**SOURCE DATA:**

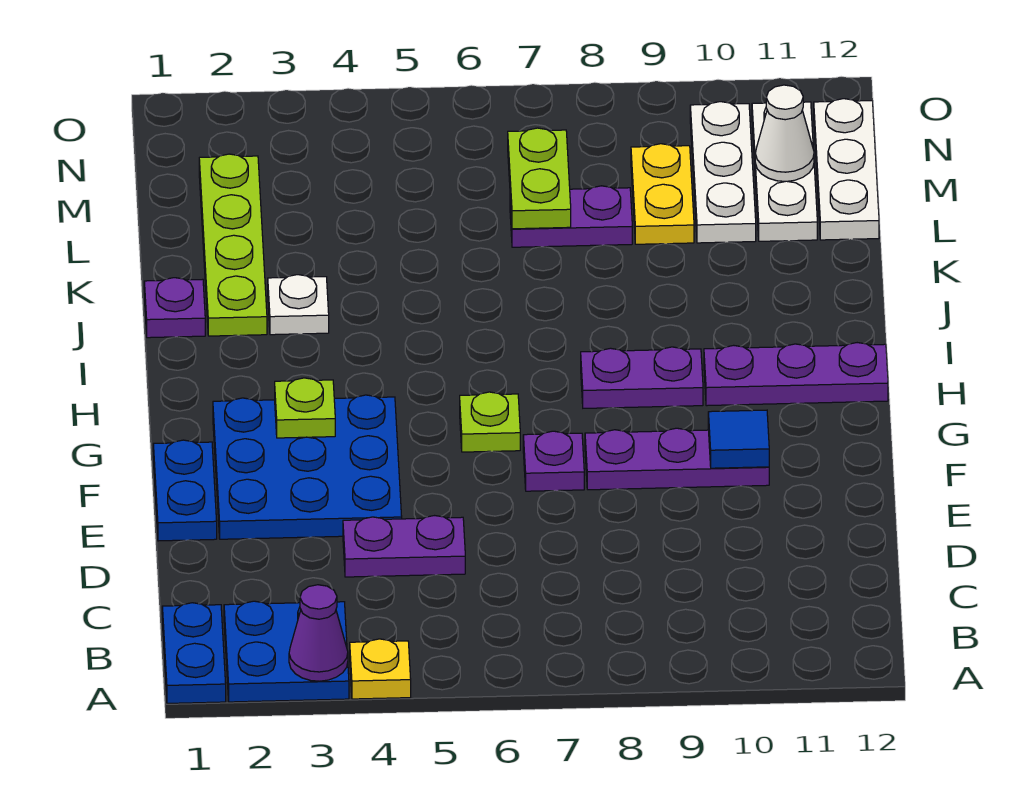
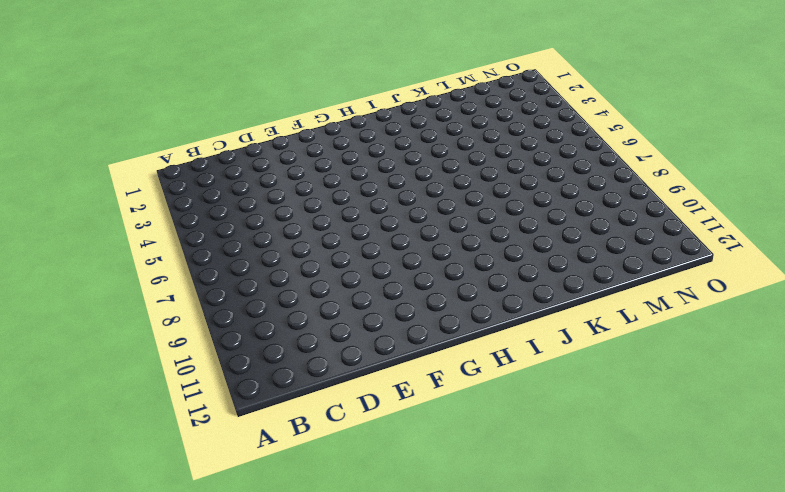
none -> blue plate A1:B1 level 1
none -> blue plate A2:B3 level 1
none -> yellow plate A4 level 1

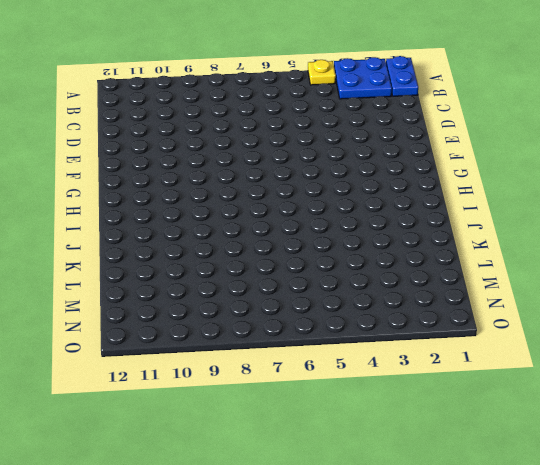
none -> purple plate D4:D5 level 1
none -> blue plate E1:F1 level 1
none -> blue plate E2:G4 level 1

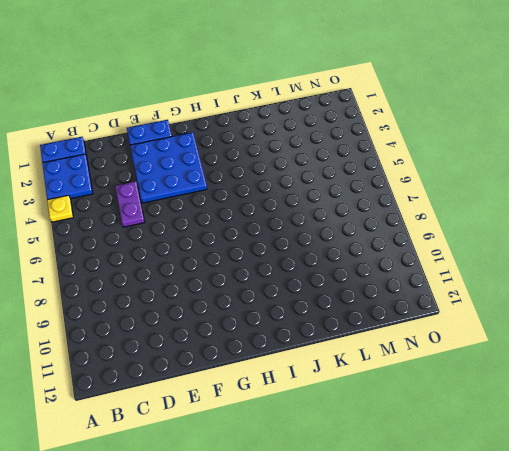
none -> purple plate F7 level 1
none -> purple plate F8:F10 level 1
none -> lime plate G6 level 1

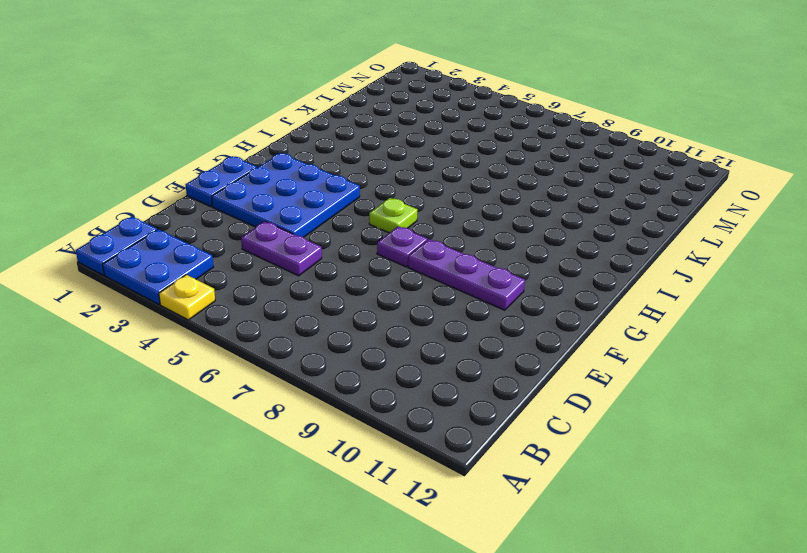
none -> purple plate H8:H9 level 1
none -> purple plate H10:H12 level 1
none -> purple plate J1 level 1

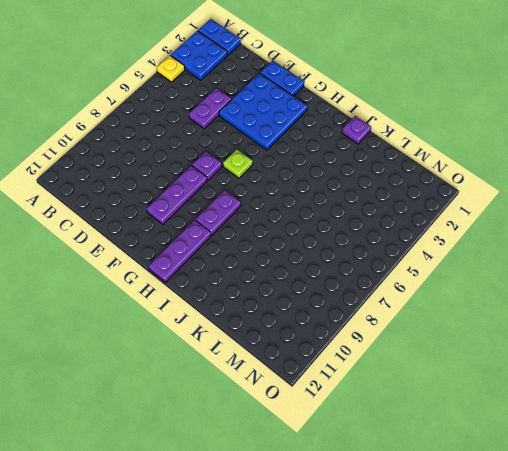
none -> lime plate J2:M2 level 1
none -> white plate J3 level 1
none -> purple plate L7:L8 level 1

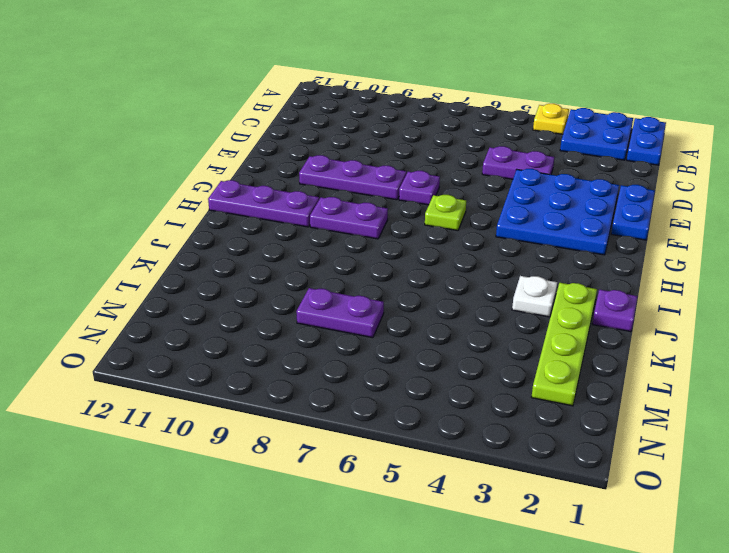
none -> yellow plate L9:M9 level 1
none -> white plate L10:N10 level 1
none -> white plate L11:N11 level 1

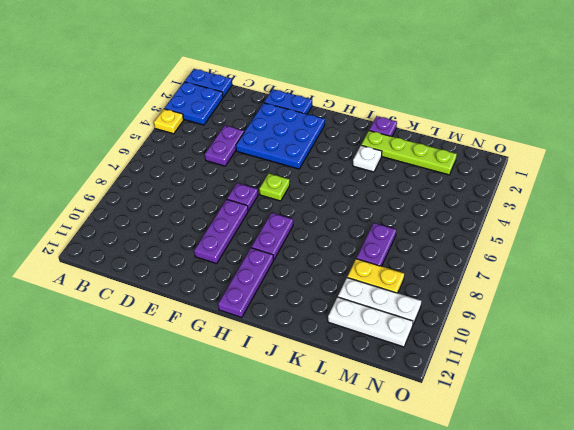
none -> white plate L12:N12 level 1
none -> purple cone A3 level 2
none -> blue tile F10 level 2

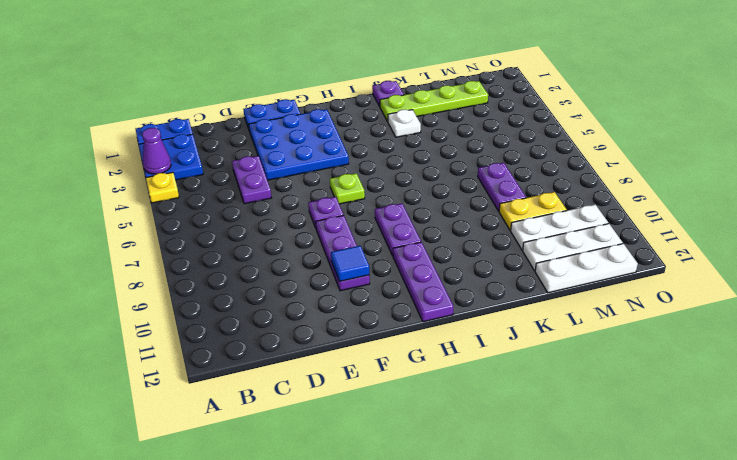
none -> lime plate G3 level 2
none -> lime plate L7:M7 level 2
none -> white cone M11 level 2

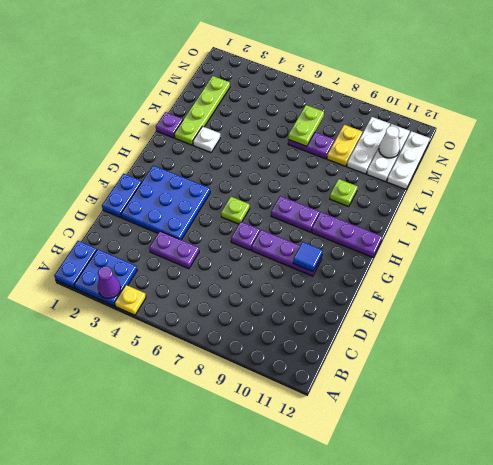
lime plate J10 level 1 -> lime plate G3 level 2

**WORK TO COMPLETE:**
Count every line in the listing above where the string "purple" occurs, and report the count and nothing more.

**EXPECTED OUTPUT:**
8